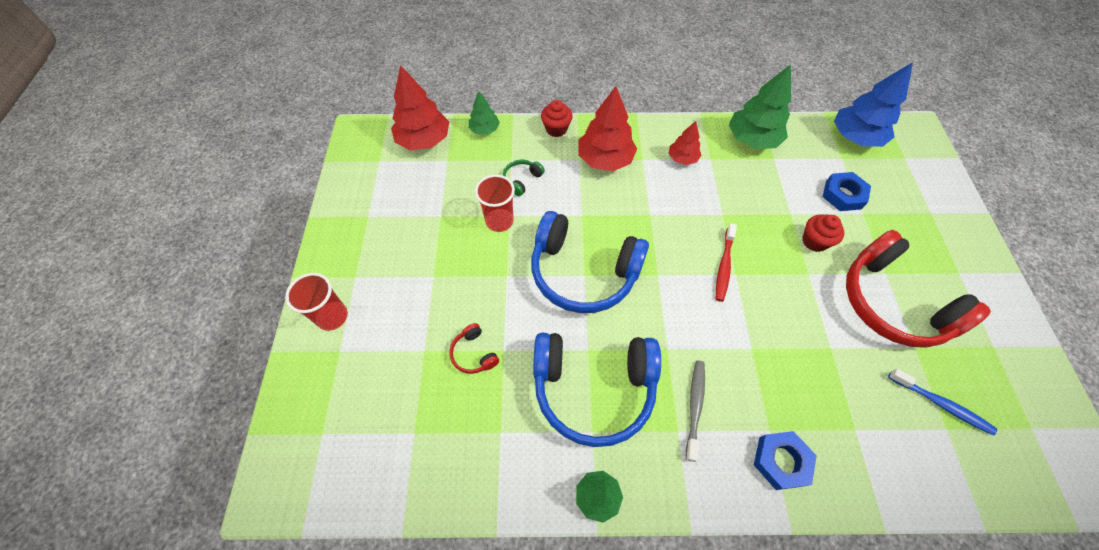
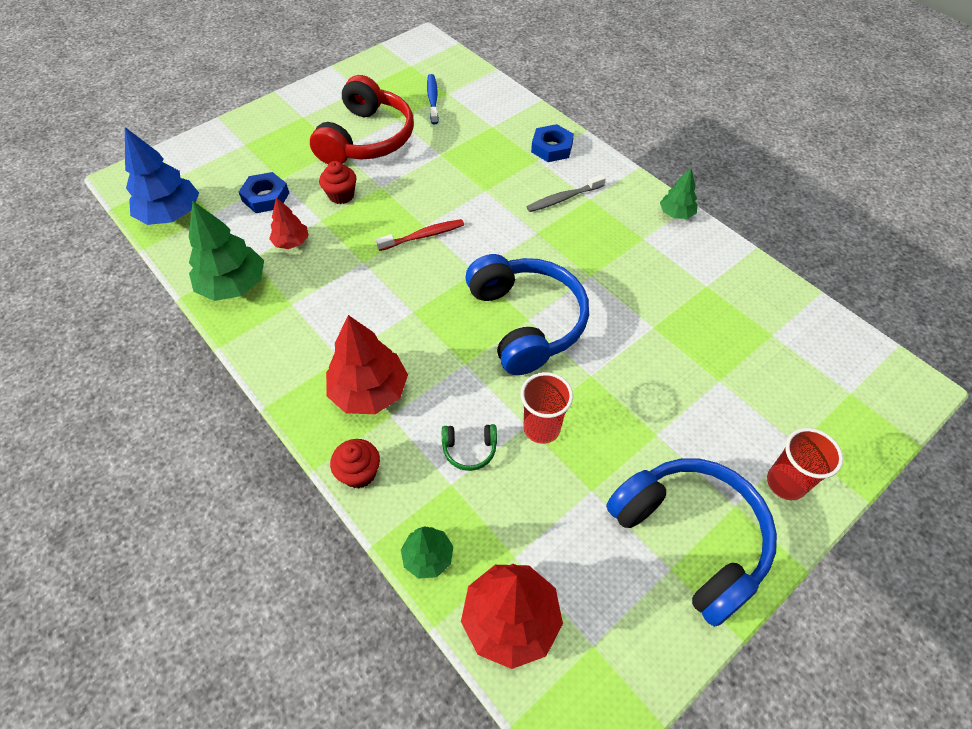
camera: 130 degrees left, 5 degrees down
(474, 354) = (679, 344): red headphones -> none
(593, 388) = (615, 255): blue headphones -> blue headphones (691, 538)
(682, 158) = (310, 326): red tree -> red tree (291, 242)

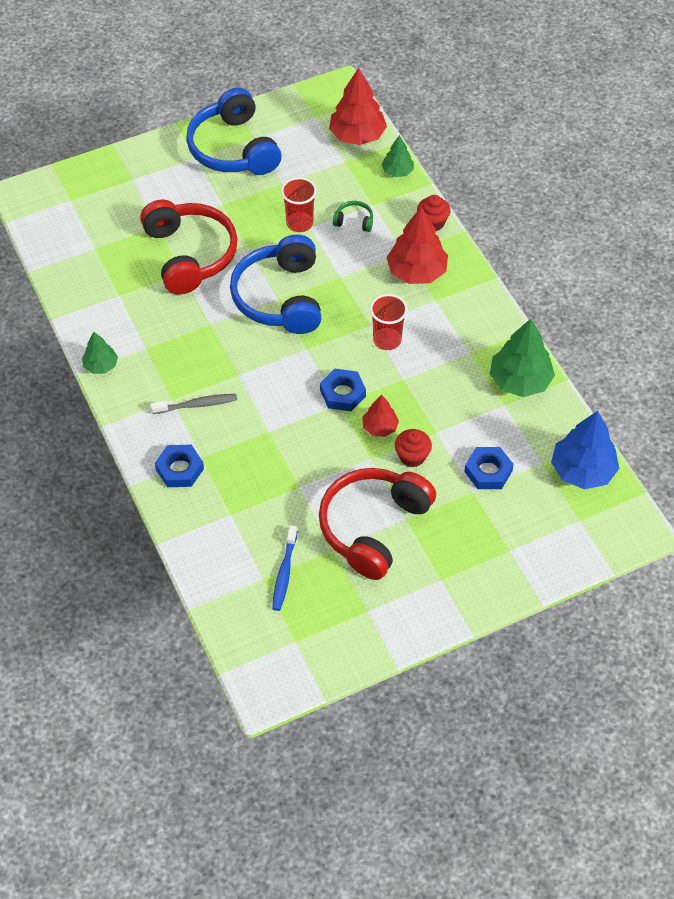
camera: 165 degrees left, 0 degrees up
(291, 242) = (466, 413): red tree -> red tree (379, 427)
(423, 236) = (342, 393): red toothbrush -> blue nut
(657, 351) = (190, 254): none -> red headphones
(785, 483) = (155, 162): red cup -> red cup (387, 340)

▸ Requirement: Excluding all images, transcribe the material word for word.

▸ Result for this task:
camera: 130 degrees left, 5 degrees down
(474, 354) = (679, 344): red headphones -> none
(593, 388) = (615, 255): blue headphones -> blue headphones (691, 538)
(682, 158) = (310, 326): red tree -> red tree (291, 242)

camera: 165 degrees left, 0 degrees up
(291, 242) = (466, 413): red tree -> red tree (379, 427)
(423, 236) = (342, 393): red toothbrush -> blue nut
(657, 351) = (190, 254): none -> red headphones
(785, 483) = (155, 162): red cup -> red cup (387, 340)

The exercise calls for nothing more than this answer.